- What is required: Write out each of the records below exactly as they appear, leaving out the pictures.

--- Material for the task ---

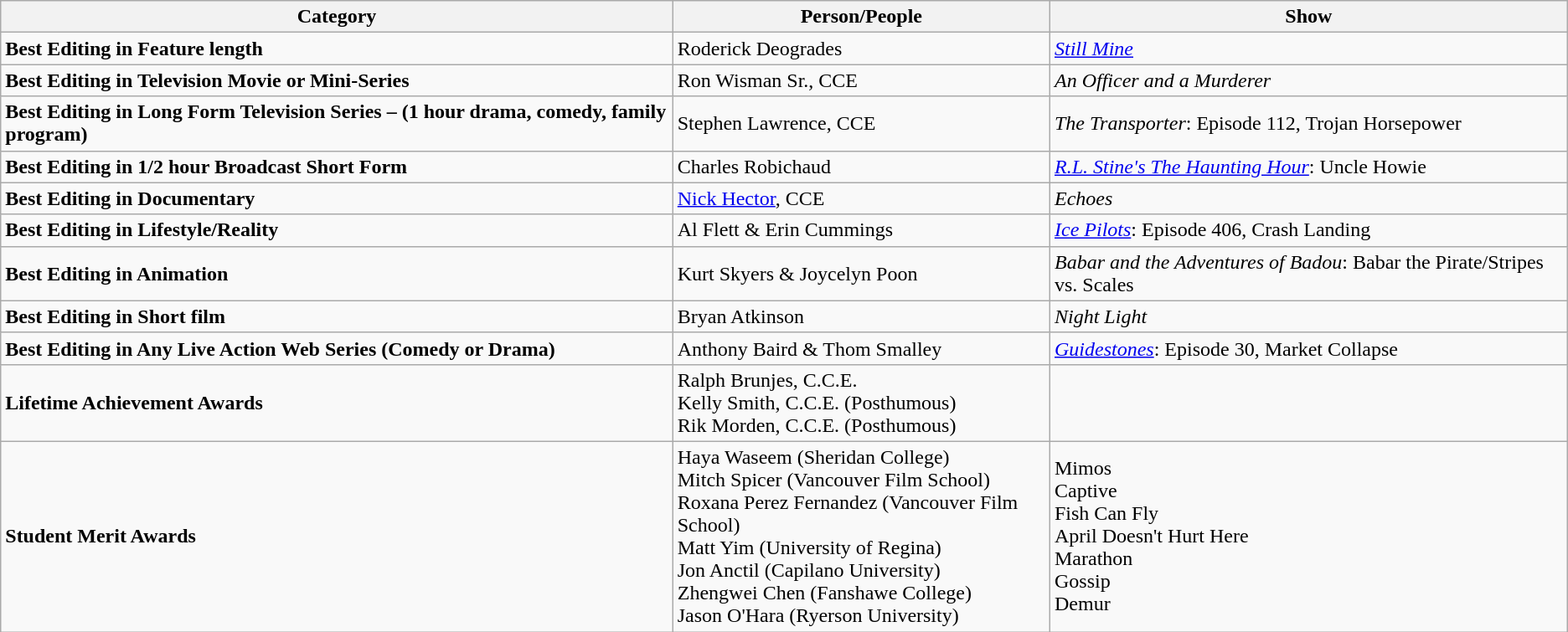
An Officer and a Murderer (1308, 80)
Category (337, 17)
Best Editing in Documentary (337, 199)
Best Editing in Animation (337, 273)
Ralph Brunjes, C.C.E.Kelly Smith, C.C.E. (Posthumous)Rik Morden, C.C.E. (Posthumous) (861, 403)
Ice Pilots: Episode 406, Crash Landing (1308, 230)
Person/People (861, 17)
Show (1308, 17)
MimosCaptiveFish Can FlyApril Doesn't Hurt HereMarathonGossipDemur (1308, 536)
Nick Hector, CCE (861, 199)
Night Light (1308, 317)
R.L. Stine's The Haunting Hour: Uncle Howie (1308, 167)
Al Flett & Erin Cummings (861, 230)
Ron Wisman Sr., CCE (861, 80)
Best Editing in Feature length (337, 49)
Roderick Deogrades (861, 49)
Best Editing in Lifestyle/Reality (337, 230)
Anthony Baird & Thom Smalley (861, 348)
Best Editing in Short film (337, 317)
Best Editing in 1/2 hour Broadcast Short Form (337, 167)
Best Editing in Any Live Action Web Series (Comedy or Drama) (337, 348)
Charles Robichaud (861, 167)
Babar and the Adventures of Badou: Babar the Pirate/Stripes vs. Scales (1308, 273)
Stephen Lawrence, CCE (861, 124)
Still Mine (1308, 49)
Kurt Skyers & Joycelyn Poon (861, 273)
Lifetime Achievement Awards (337, 403)
Echoes (1308, 199)
The Transporter: Episode 112, Trojan Horsepower (1308, 124)
Student Merit Awards (337, 536)
Guidestones: Episode 30, Market Collapse (1308, 348)
Best Editing in Television Movie or Mini-Series (337, 80)
Best Editing in Long Form Television Series – (1 hour drama, comedy, family program) (337, 124)
Bryan Atkinson (861, 317)
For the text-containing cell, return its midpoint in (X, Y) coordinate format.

---

- The completed task:
An Officer and a Murderer (1308, 80)
Category (337, 17)
Best Editing in Documentary (337, 199)
Best Editing in Animation (337, 273)
Ralph Brunjes, C.C.E.Kelly Smith, C.C.E. (Posthumous)Rik Morden, C.C.E. (Posthumous) (861, 403)
Ice Pilots: Episode 406, Crash Landing (1308, 230)
Person/People (861, 17)
Show (1308, 17)
MimosCaptiveFish Can FlyApril Doesn't Hurt HereMarathonGossipDemur (1308, 536)
Nick Hector, CCE (861, 199)
Night Light (1308, 317)
R.L. Stine's The Haunting Hour: Uncle Howie (1308, 167)
Al Flett & Erin Cummings (861, 230)
Ron Wisman Sr., CCE (861, 80)
Best Editing in Feature length (337, 49)
Roderick Deogrades (861, 49)
Best Editing in Lifestyle/Reality (337, 230)
Anthony Baird & Thom Smalley (861, 348)
Best Editing in Short film (337, 317)
Best Editing in 1/2 hour Broadcast Short Form (337, 167)
Best Editing in Any Live Action Web Series (Comedy or Drama) (337, 348)
Charles Robichaud (861, 167)
Babar and the Adventures of Badou: Babar the Pirate/Stripes vs. Scales (1308, 273)
Stephen Lawrence, CCE (861, 124)
Still Mine (1308, 49)
Kurt Skyers & Joycelyn Poon (861, 273)
Lifetime Achievement Awards (337, 403)
Echoes (1308, 199)
The Transporter: Episode 112, Trojan Horsepower (1308, 124)
Student Merit Awards (337, 536)
Guidestones: Episode 30, Market Collapse (1308, 348)
Best Editing in Television Movie or Mini-Series (337, 80)
Best Editing in Long Form Television Series – (1 hour drama, comedy, family program) (337, 124)
Bryan Atkinson (861, 317)
For the text-containing cell, return its midpoint in (X, Y) coordinate format.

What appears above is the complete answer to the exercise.